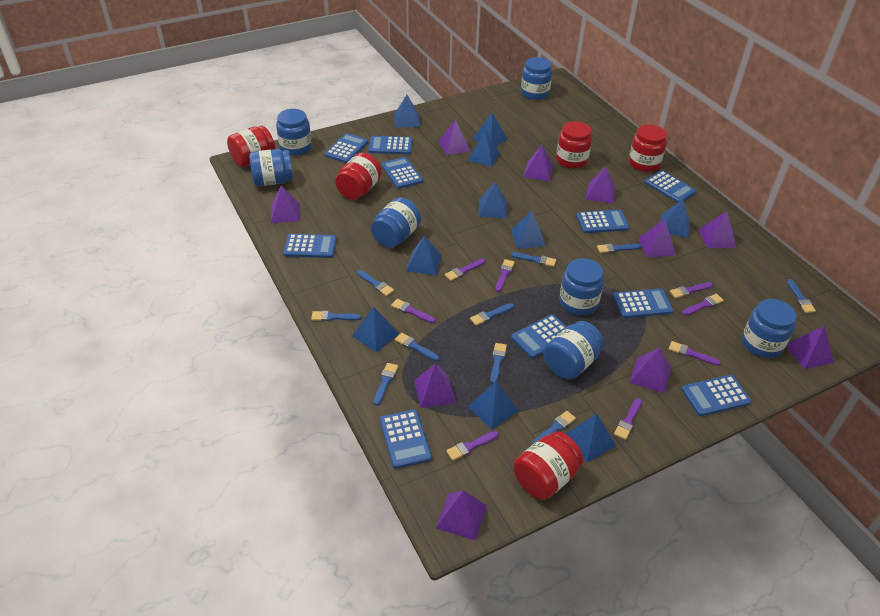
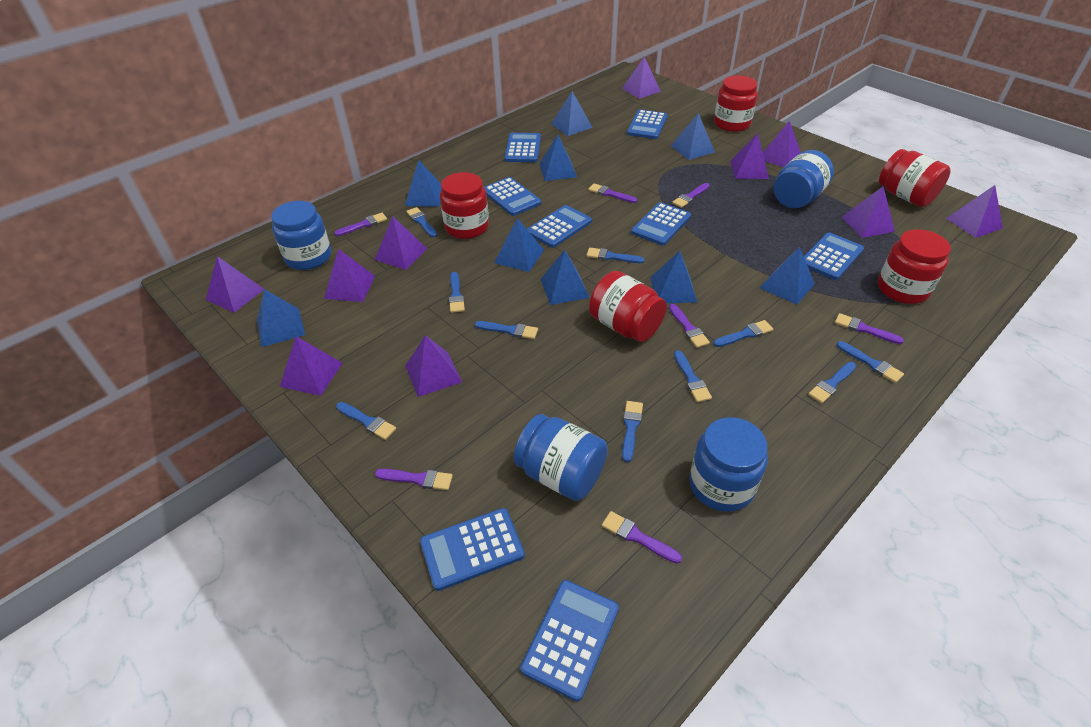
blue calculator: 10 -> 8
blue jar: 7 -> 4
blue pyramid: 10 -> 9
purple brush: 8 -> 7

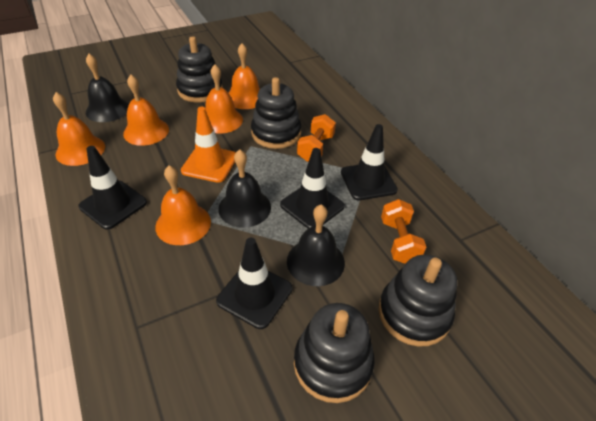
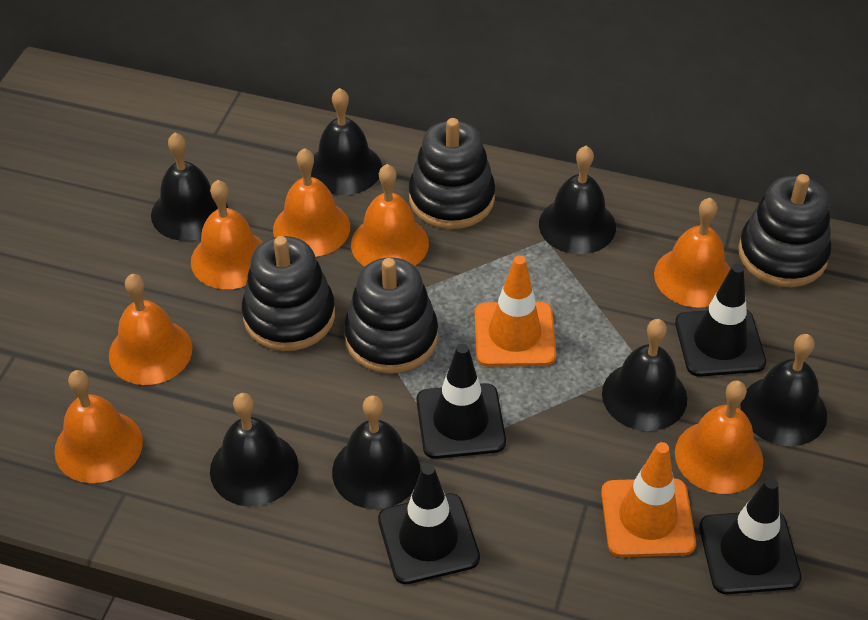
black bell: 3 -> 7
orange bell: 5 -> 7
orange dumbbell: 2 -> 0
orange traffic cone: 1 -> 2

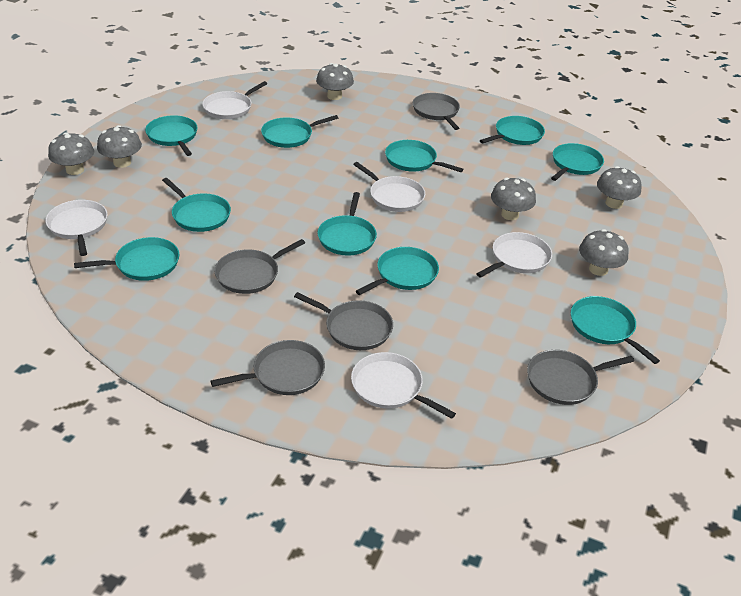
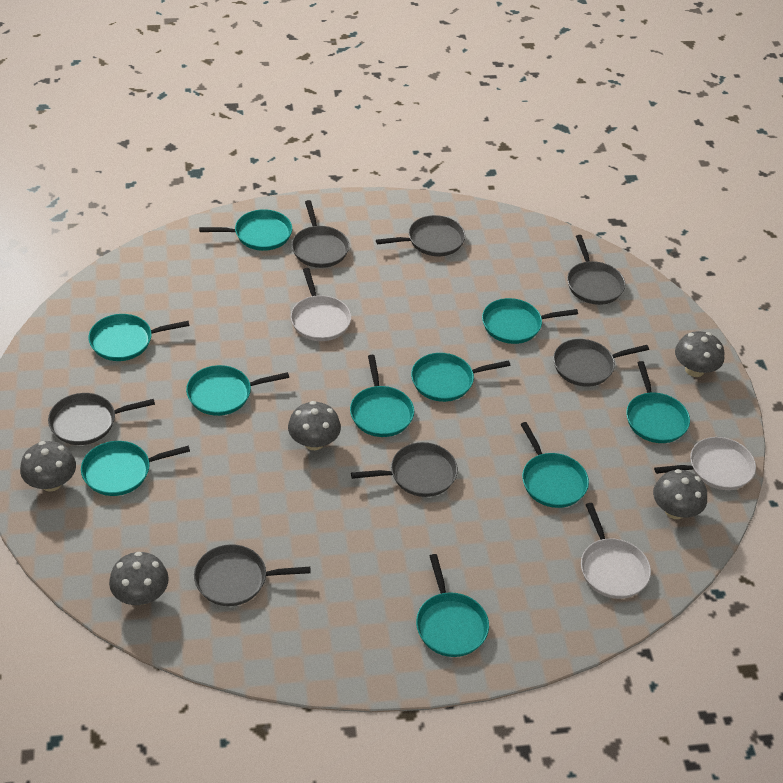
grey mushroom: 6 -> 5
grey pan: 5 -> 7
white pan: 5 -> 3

★ ★ ★ ★ ★

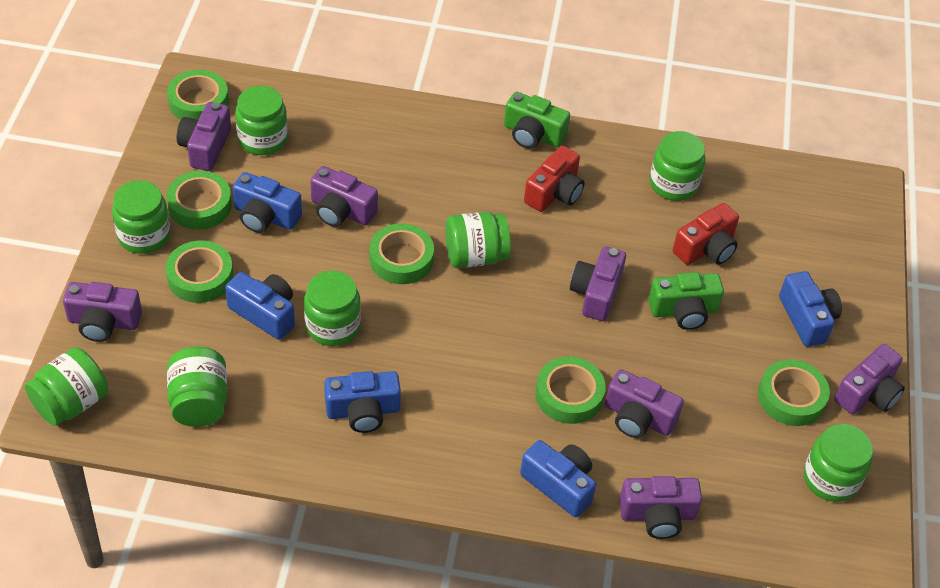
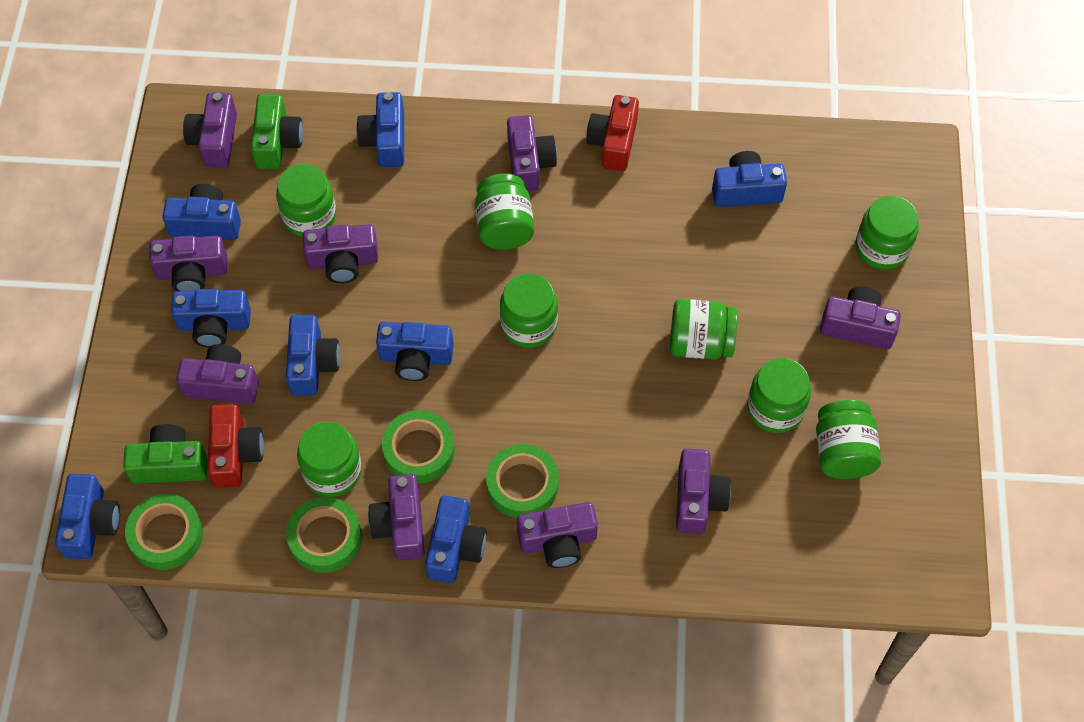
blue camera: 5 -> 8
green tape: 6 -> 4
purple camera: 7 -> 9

★ ★ ★ ★ ★

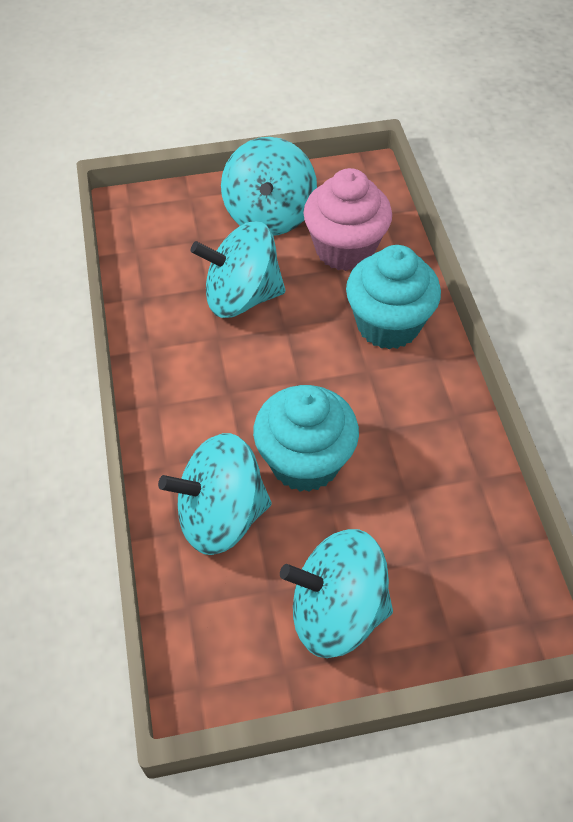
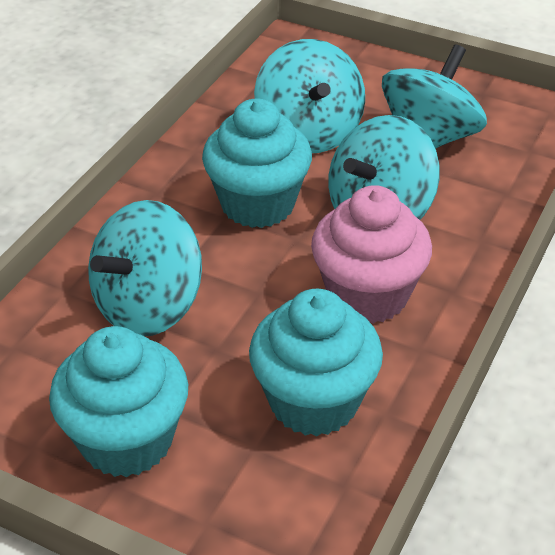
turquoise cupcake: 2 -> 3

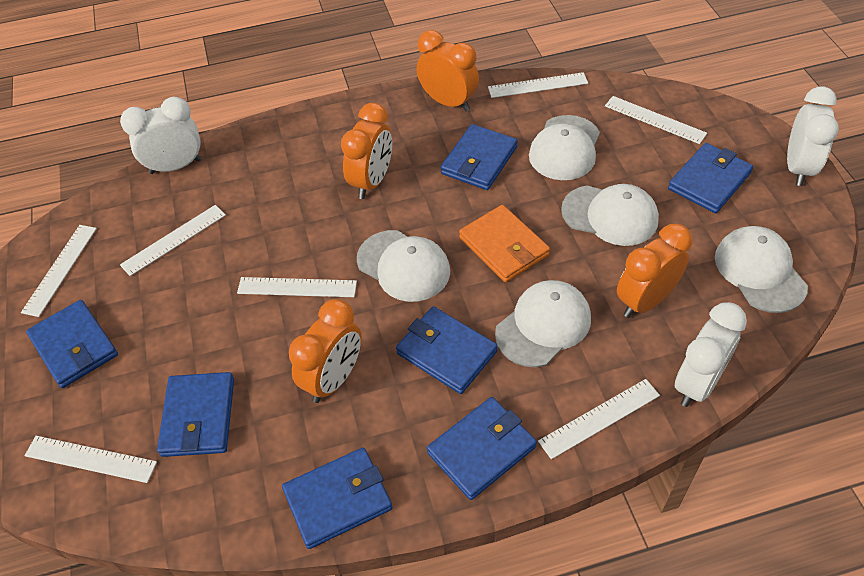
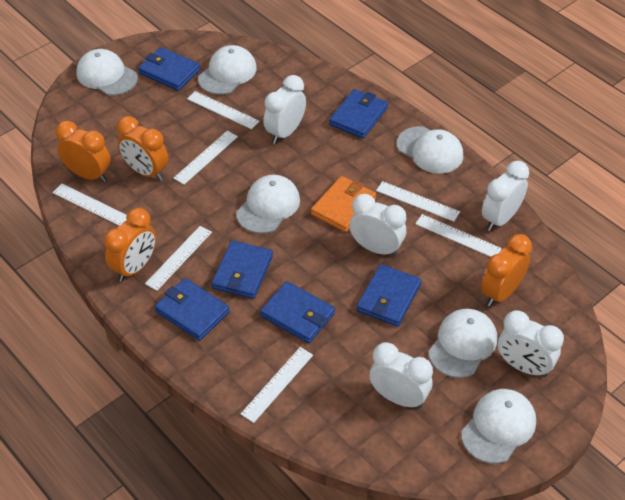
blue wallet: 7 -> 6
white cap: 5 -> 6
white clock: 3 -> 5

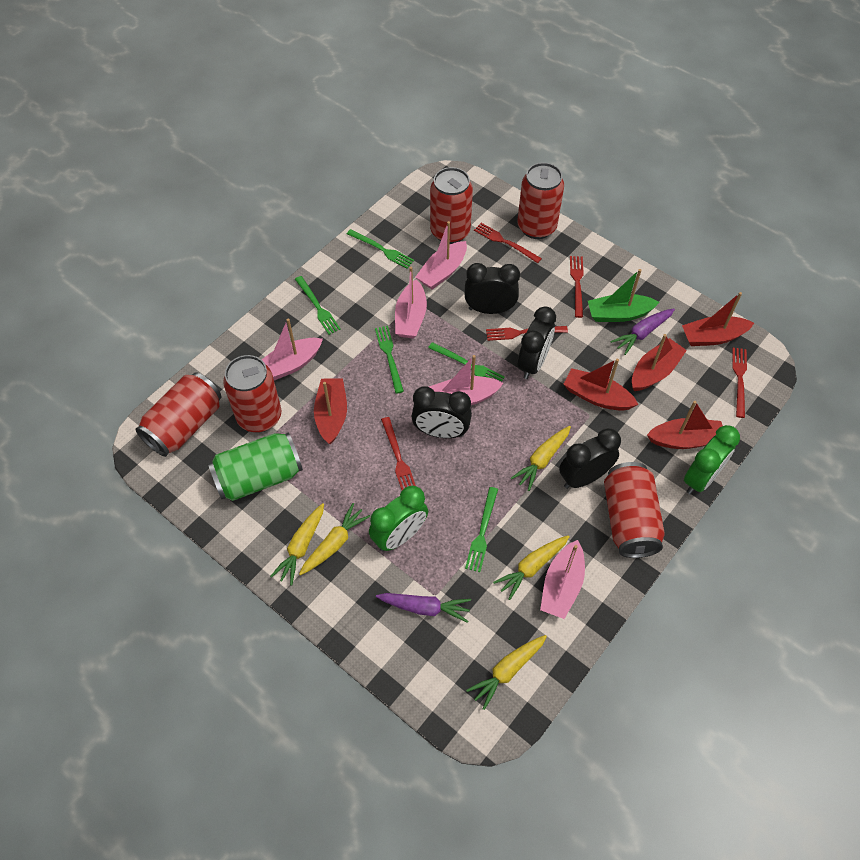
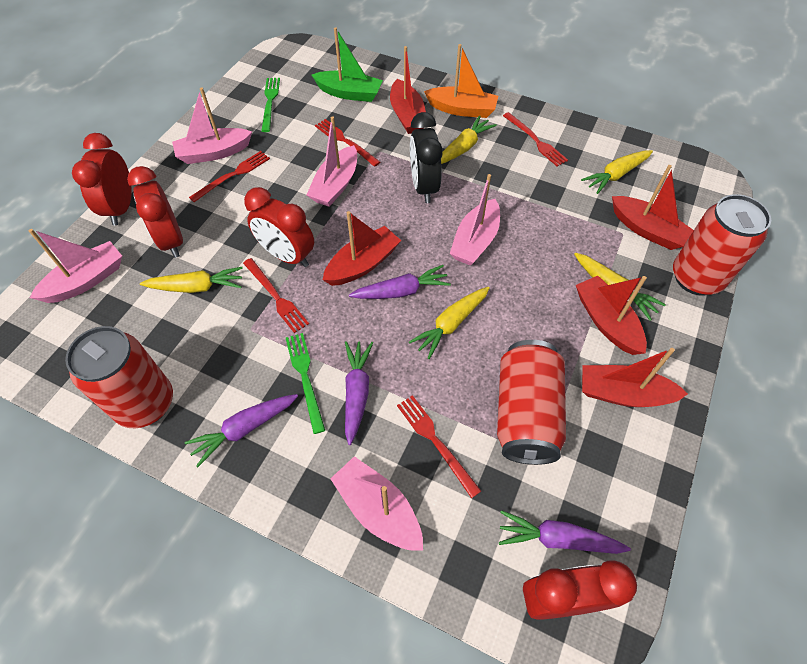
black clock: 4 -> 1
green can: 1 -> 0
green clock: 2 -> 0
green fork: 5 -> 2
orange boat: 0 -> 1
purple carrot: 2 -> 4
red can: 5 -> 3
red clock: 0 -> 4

★ ★ ★ ★ ★

WORK REQUEST:
Gather every line from the entries above where the word "green" appears, and copy them.

RESULT:
green tape: 6 -> 4
green can: 1 -> 0
green clock: 2 -> 0
green fork: 5 -> 2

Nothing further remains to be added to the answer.